- Exercise aim
Beneath this line are the data; copy exactly the part of them that opens with the line containing "C1: 1uF (0V, VA) -> 1uF (0V, VEXT)" and closes with the line containing "U1 pin VIN: VEXT -> none", and only that part.

- Source records
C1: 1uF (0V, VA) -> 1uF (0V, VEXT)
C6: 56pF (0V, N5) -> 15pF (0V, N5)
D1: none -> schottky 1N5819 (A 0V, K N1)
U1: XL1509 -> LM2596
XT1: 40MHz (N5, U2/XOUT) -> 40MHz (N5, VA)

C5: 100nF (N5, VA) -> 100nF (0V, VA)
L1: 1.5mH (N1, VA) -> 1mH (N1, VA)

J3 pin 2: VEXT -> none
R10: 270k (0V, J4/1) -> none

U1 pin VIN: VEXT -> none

...

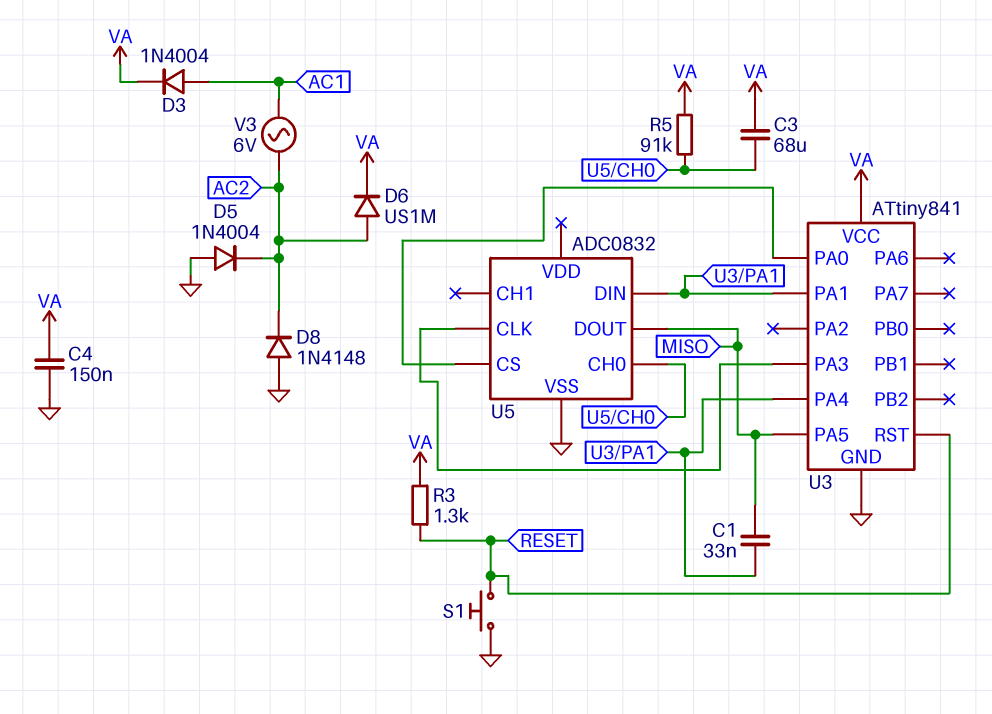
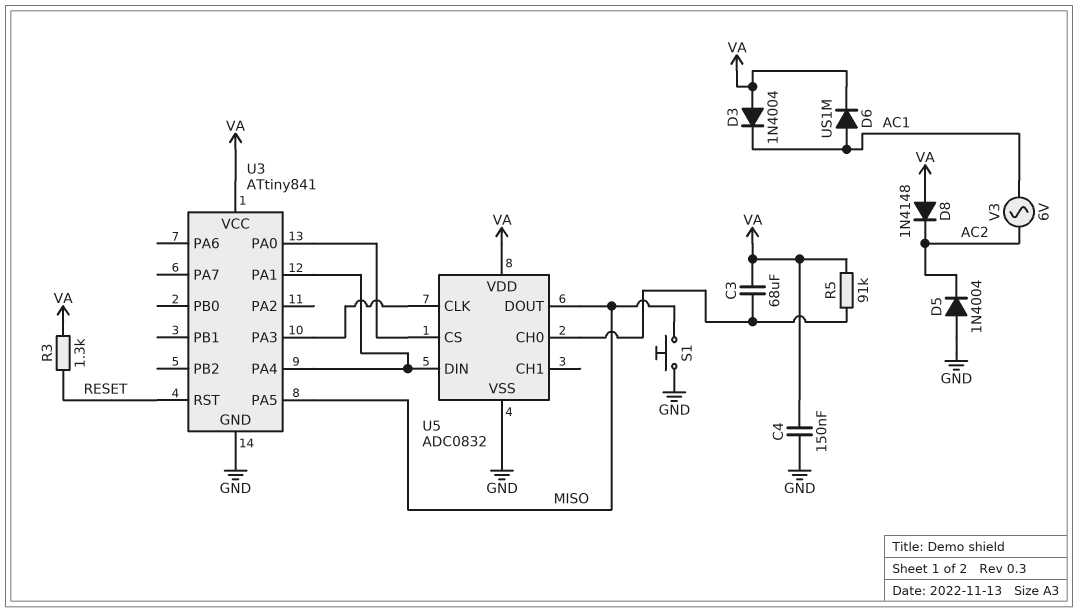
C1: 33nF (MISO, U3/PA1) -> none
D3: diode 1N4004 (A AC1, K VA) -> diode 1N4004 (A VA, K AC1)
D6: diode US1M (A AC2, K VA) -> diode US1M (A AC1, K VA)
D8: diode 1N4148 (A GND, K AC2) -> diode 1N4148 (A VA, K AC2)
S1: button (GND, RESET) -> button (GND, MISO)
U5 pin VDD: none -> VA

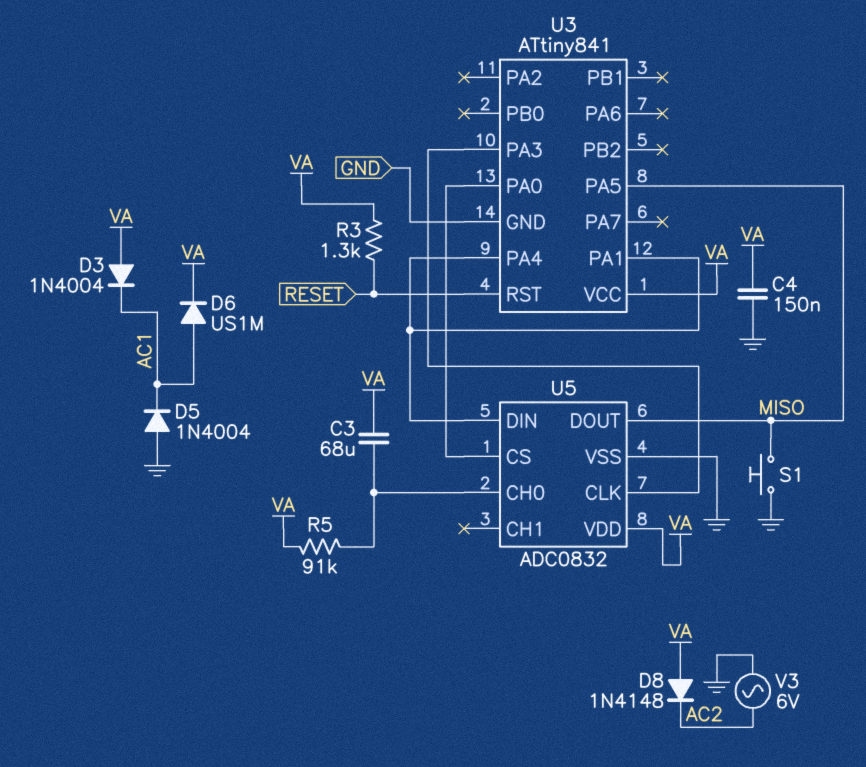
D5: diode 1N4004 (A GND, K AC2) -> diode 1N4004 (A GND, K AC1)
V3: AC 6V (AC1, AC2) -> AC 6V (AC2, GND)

* * *

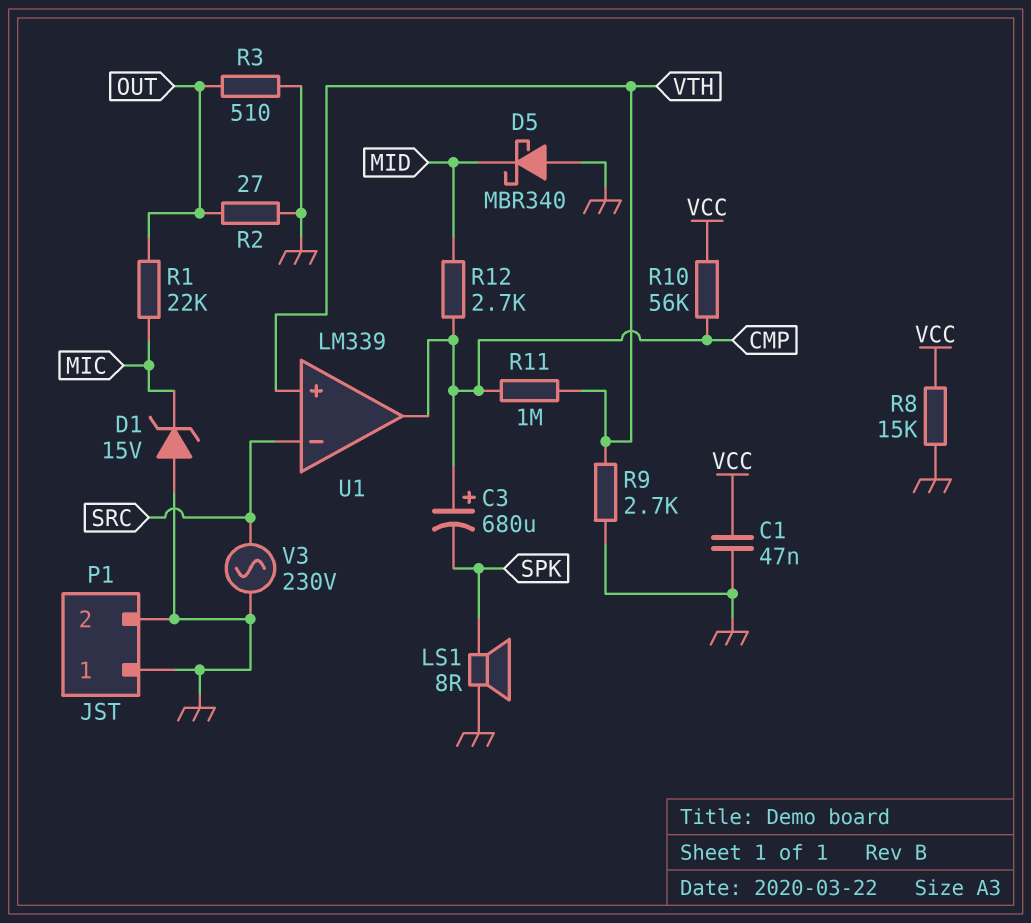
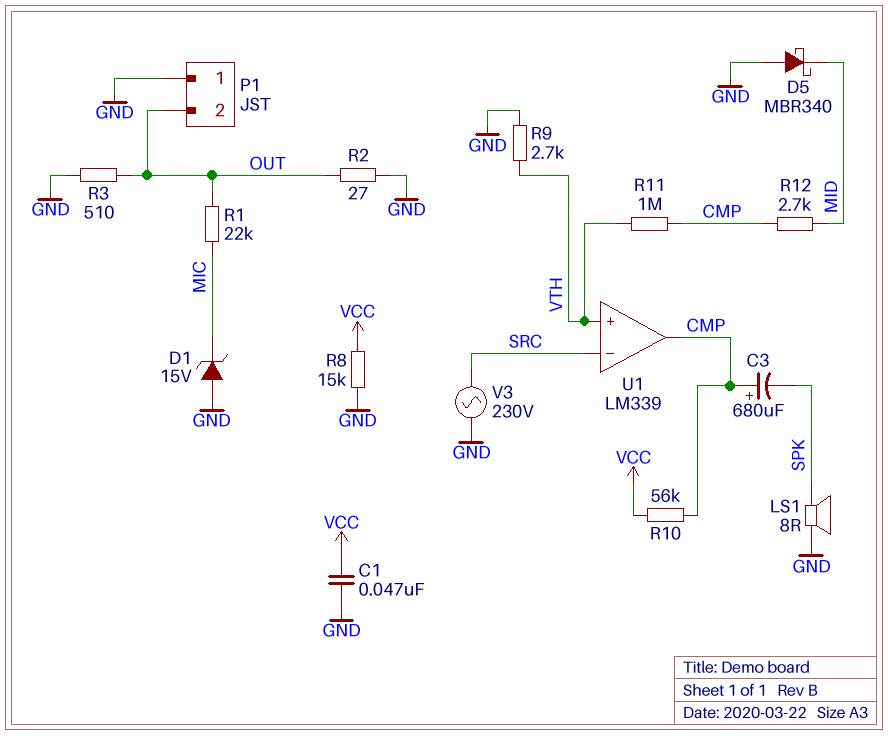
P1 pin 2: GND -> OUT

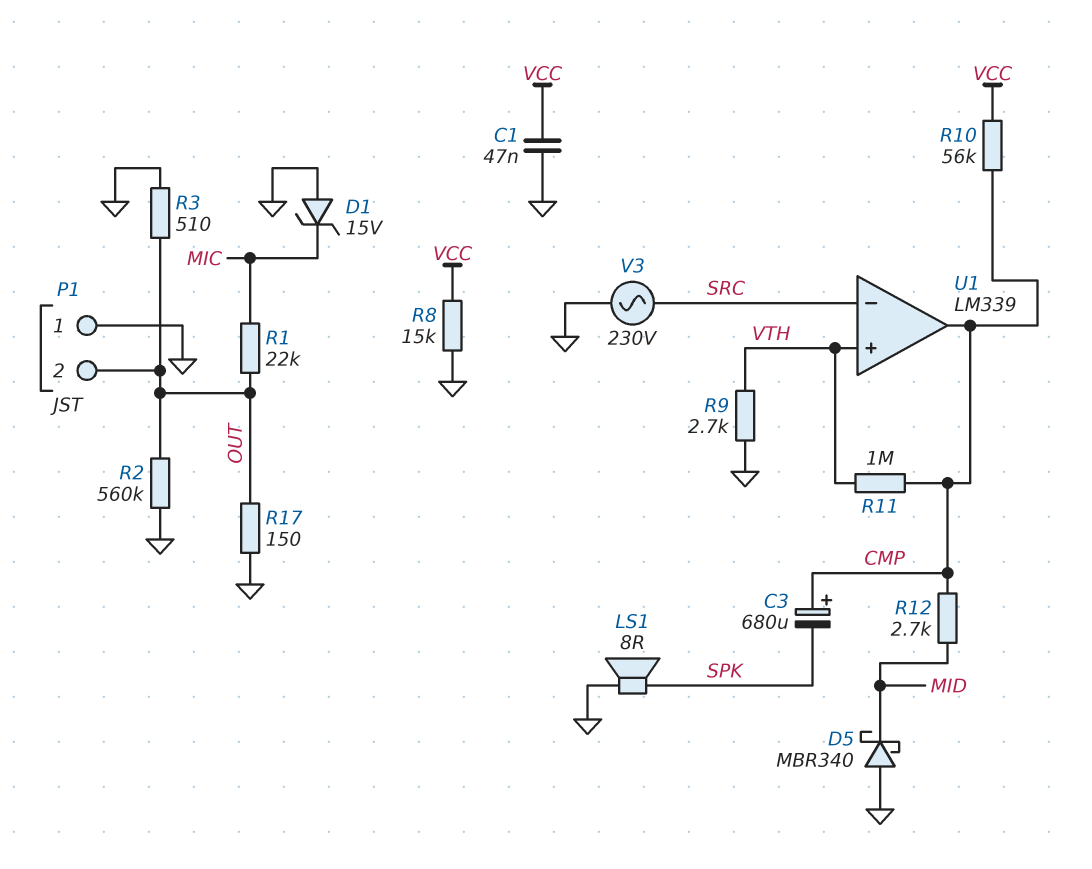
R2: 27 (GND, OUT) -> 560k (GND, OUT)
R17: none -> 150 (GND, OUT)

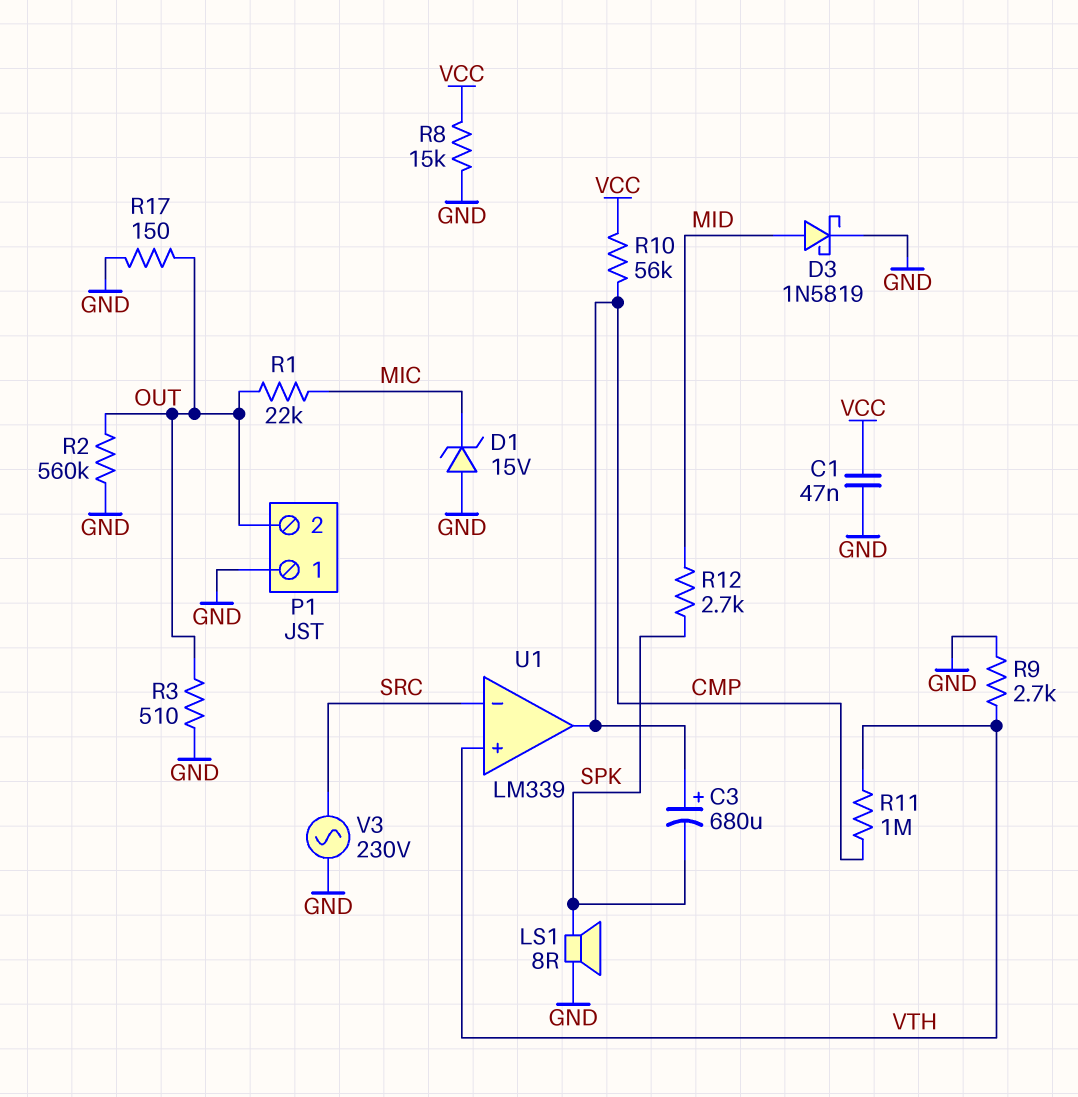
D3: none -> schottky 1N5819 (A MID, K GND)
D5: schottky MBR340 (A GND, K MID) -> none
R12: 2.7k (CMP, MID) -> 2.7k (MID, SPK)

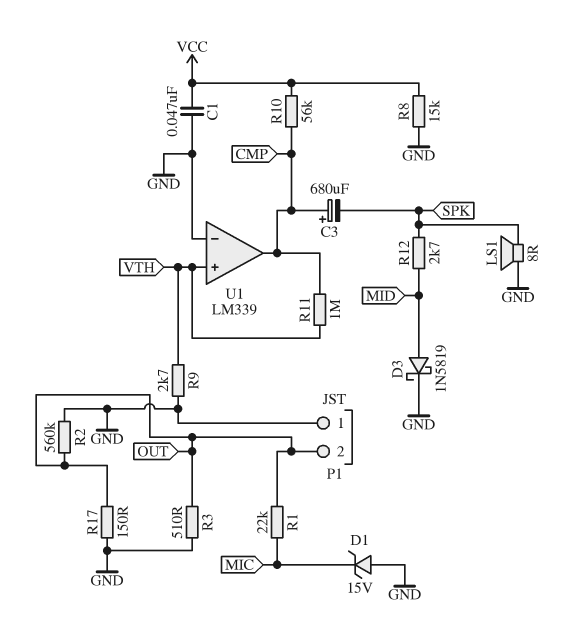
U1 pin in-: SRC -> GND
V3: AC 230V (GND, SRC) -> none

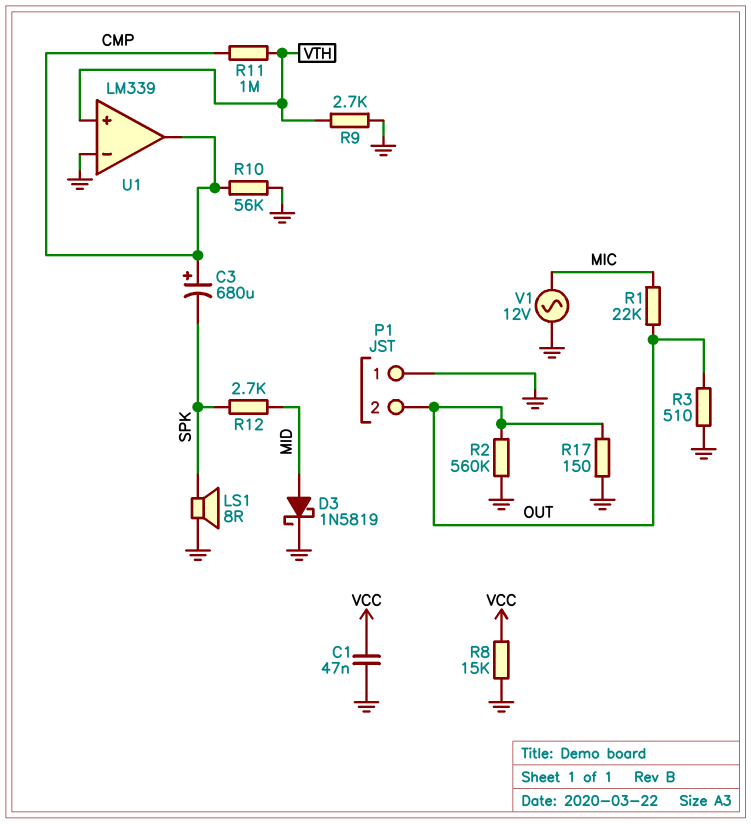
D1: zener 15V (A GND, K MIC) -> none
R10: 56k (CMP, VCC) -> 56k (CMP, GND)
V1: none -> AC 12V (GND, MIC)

- Exercise solution
C1: 1uF (0V, VA) -> 1uF (0V, VEXT)
C6: 56pF (0V, N5) -> 15pF (0V, N5)
D1: none -> schottky 1N5819 (A 0V, K N1)
U1: XL1509 -> LM2596
XT1: 40MHz (N5, U2/XOUT) -> 40MHz (N5, VA)

C5: 100nF (N5, VA) -> 100nF (0V, VA)
L1: 1.5mH (N1, VA) -> 1mH (N1, VA)

J3 pin 2: VEXT -> none
R10: 270k (0V, J4/1) -> none

U1 pin VIN: VEXT -> none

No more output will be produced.